__ENTRIES SUPPLIED__:
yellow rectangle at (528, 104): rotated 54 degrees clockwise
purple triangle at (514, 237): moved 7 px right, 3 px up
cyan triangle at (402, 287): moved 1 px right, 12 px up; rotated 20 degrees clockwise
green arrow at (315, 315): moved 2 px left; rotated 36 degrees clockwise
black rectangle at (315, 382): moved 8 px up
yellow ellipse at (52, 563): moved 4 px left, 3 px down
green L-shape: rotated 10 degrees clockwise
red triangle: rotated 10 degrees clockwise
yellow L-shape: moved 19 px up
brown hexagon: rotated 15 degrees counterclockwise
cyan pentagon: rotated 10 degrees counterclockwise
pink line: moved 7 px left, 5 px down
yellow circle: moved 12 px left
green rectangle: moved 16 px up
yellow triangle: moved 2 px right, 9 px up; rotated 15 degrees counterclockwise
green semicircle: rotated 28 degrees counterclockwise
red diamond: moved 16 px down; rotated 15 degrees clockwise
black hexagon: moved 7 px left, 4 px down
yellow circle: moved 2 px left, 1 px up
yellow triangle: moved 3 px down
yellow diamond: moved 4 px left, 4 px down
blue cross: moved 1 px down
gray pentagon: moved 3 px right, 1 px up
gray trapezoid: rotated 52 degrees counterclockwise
---
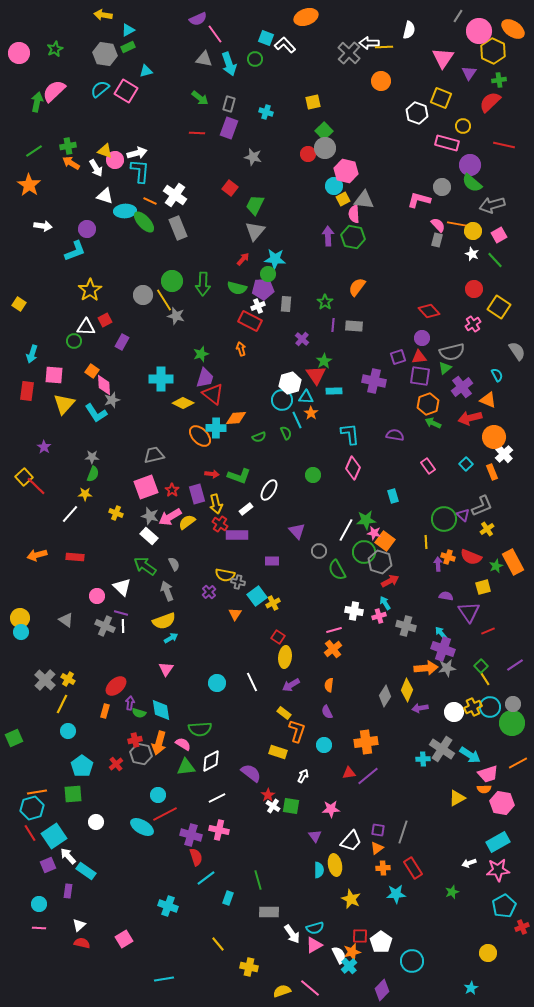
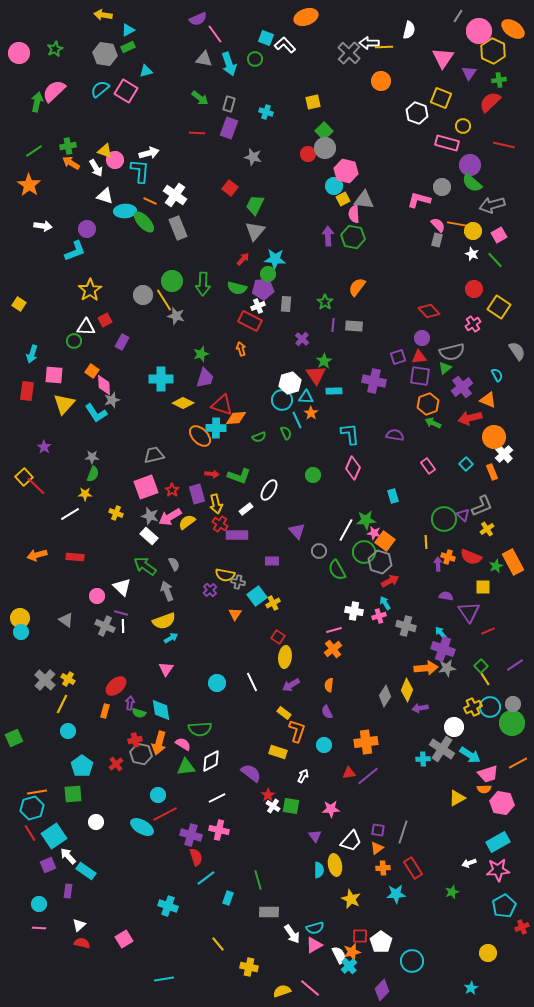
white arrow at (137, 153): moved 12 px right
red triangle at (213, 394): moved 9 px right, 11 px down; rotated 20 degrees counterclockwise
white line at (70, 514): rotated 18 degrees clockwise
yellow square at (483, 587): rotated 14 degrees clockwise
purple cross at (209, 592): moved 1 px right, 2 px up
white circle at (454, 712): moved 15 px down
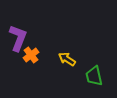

__TASK OBJECTIVE__: Go through the entries and return each line where the word "green" appears.

__EXERCISE ANSWER__:
green arrow at (315, 315): moved 2 px left; rotated 36 degrees clockwise
green L-shape: rotated 10 degrees clockwise
green rectangle: moved 16 px up
green semicircle: rotated 28 degrees counterclockwise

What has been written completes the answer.